--- RAW DATA ---

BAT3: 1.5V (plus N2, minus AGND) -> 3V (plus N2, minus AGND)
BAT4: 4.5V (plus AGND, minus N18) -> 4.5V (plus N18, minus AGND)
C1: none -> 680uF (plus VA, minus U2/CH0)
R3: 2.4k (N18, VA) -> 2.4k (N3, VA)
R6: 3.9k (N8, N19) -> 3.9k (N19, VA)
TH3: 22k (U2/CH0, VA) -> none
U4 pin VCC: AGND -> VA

---

WHAT YOU NEED TO DO:
In the entries above, find the line with "BAT4: 4.5V (plus", then retype it and every line after it exactly.

OUTPUT:
BAT4: 4.5V (plus AGND, minus N18) -> 4.5V (plus N18, minus AGND)
C1: none -> 680uF (plus VA, minus U2/CH0)
R3: 2.4k (N18, VA) -> 2.4k (N3, VA)
R6: 3.9k (N8, N19) -> 3.9k (N19, VA)
TH3: 22k (U2/CH0, VA) -> none
U4 pin VCC: AGND -> VA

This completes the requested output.